▶ What this task involves
Print only the lines running from the line with "none -> pink 1x1 cone [416,388,470,475]" to the final line below, both included, exactly as written and without the pictures.

▶ Input records

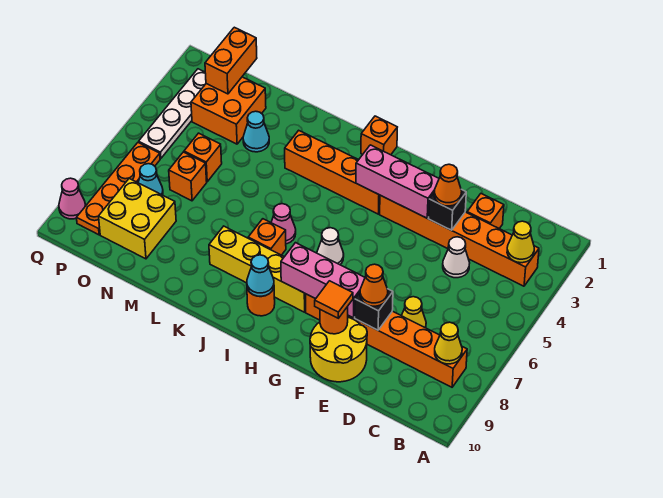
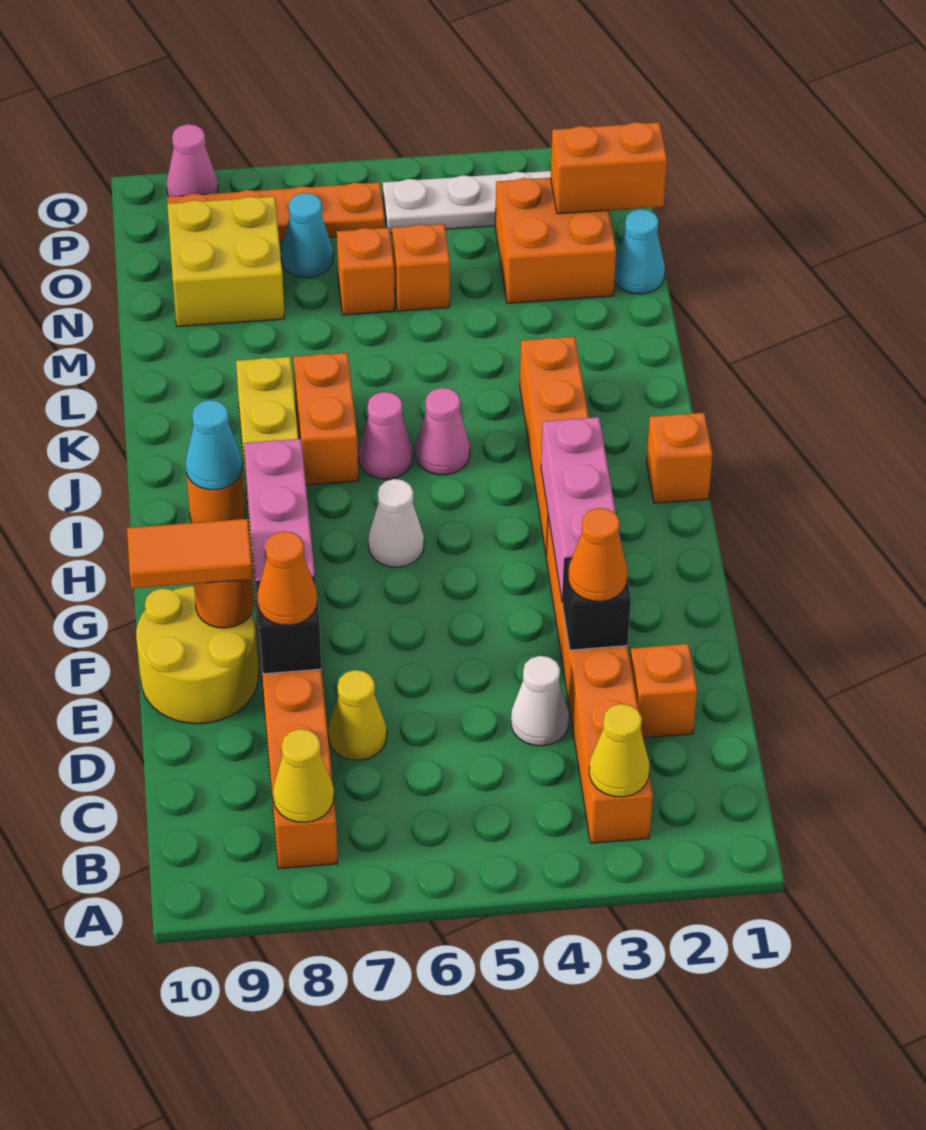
orange 1x1 tile [315,281,353,318] -> orange 1x2 tile [127,519,253,588]
none -> pink 1x1 cone [416,388,470,475]
orange 1x1 brick [248,219,286,255] -> orange 1x2 brick [293,353,358,485]
cyan 1x1 cone [243,111,269,152] -> cyan 1x1 cone moved to [614,209,665,294]

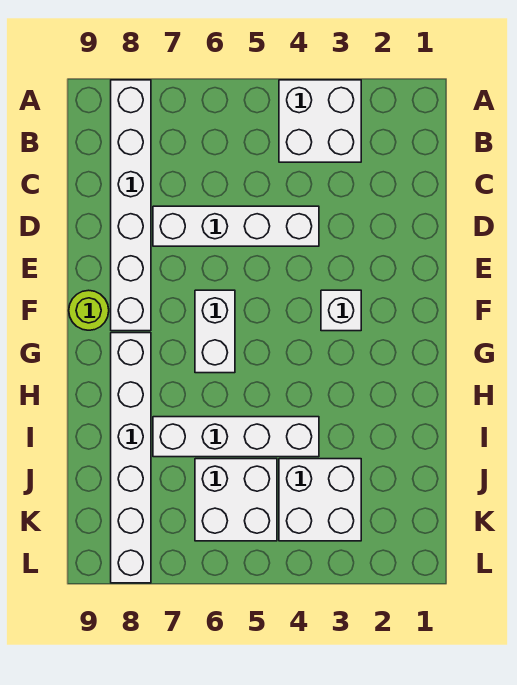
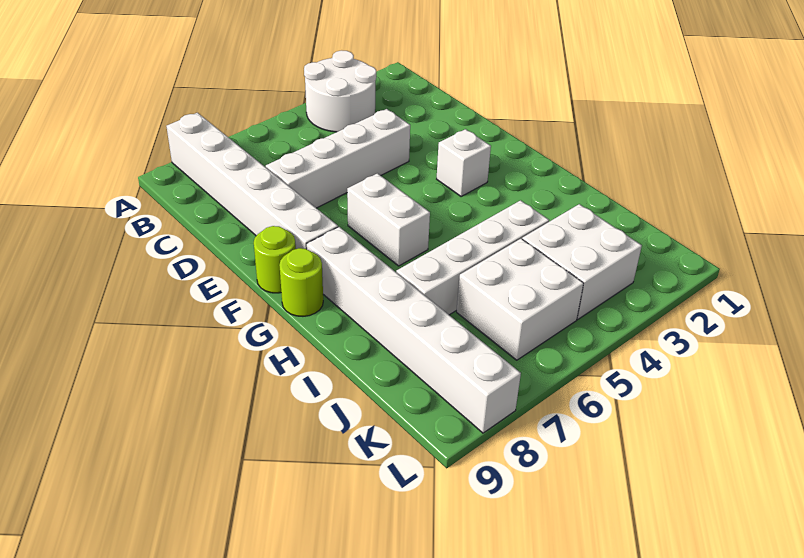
white 2x2 brick [279,80,361,162] -> white 2x2 round brick [304,50,376,132]
none -> lime 1x1 round brick [279,248,323,316]

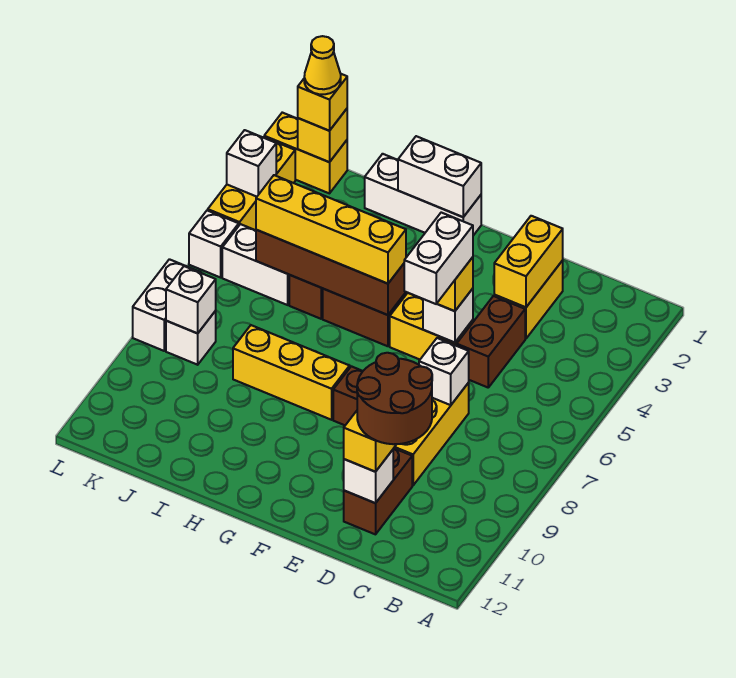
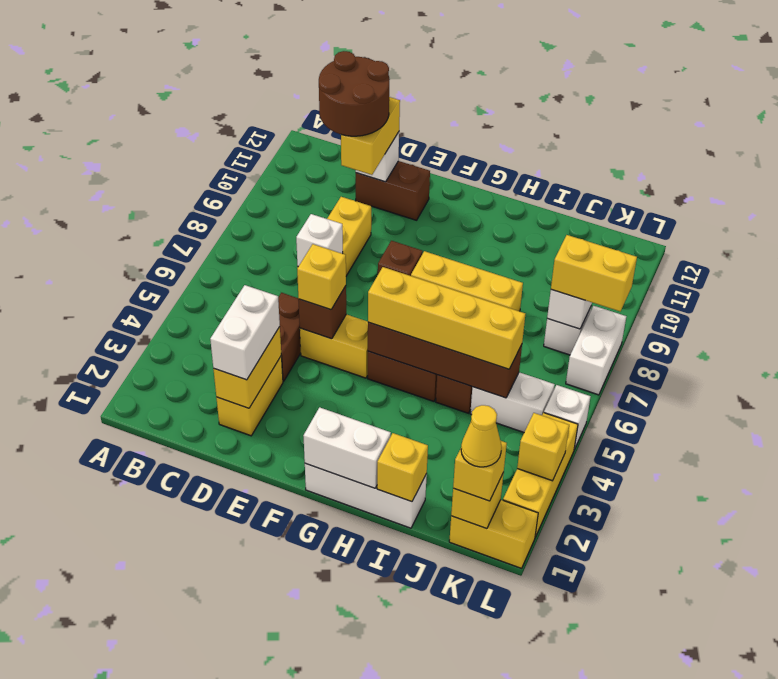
brown 1x2 brick [344,448,412,534] -> brown 1x2 brick turned to [356,161,430,220]
white 1x1 brick [423,289,473,343] -> brown 1x1 brick [299,286,346,339]
white 1x2 brick [404,213,473,304] -> white 1x2 brick moved to [210,285,280,380]
none -> yellow 1x1 brick [377,433,428,502]
none -> yellow 1x2 brick [551,235,637,311]
white 1x1 brick [227,130,276,197] -> yellow 1x1 brick [517,413,569,481]

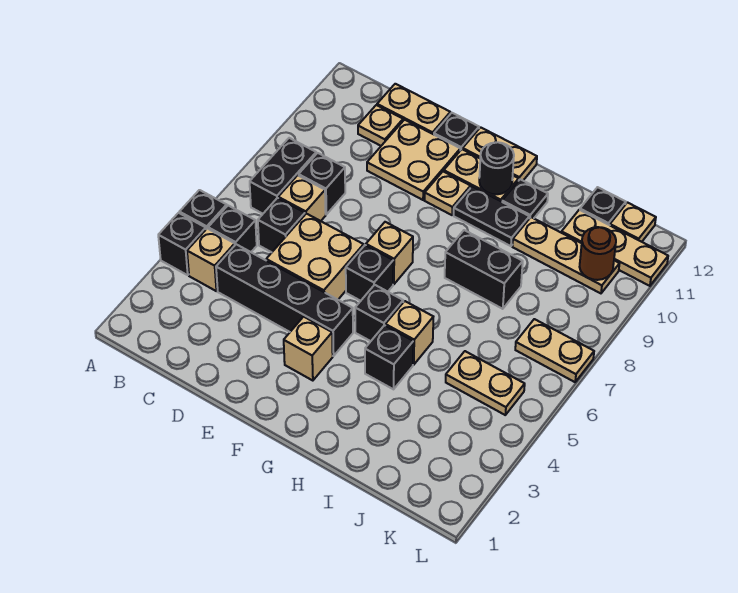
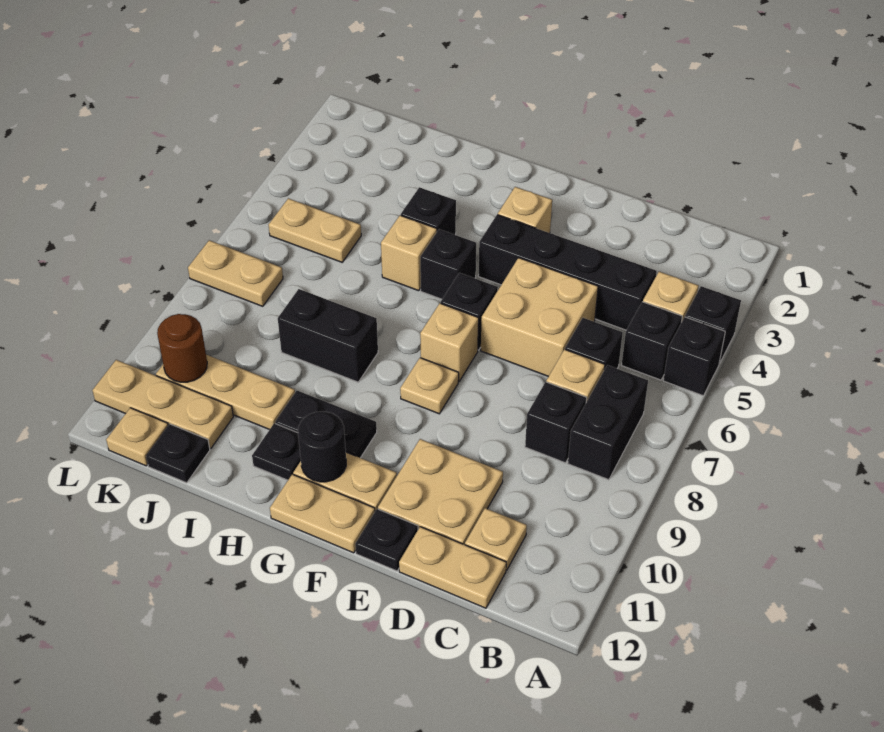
tan 1x1 plate [425,171,471,215] -> tan 1x1 plate moved to [400,358,459,414]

▶ Response
none -> pink 1x1 cone [416,388,470,475]
orange 1x1 brick [248,219,286,255] -> orange 1x2 brick [293,353,358,485]
cyan 1x1 cone [243,111,269,152] -> cyan 1x1 cone moved to [614,209,665,294]

white 2x2 brick [279,80,361,162] -> white 2x2 round brick [304,50,376,132]
none -> lime 1x1 round brick [279,248,323,316]

brown 1x2 brick [344,448,412,534] -> brown 1x2 brick turned to [356,161,430,220]
white 1x1 brick [423,289,473,343] -> brown 1x1 brick [299,286,346,339]
white 1x2 brick [404,213,473,304] -> white 1x2 brick moved to [210,285,280,380]
none -> yellow 1x1 brick [377,433,428,502]
none -> yellow 1x2 brick [551,235,637,311]
white 1x1 brick [227,130,276,197] -> yellow 1x1 brick [517,413,569,481]

tan 1x1 plate [425,171,471,215] -> tan 1x1 plate moved to [400,358,459,414]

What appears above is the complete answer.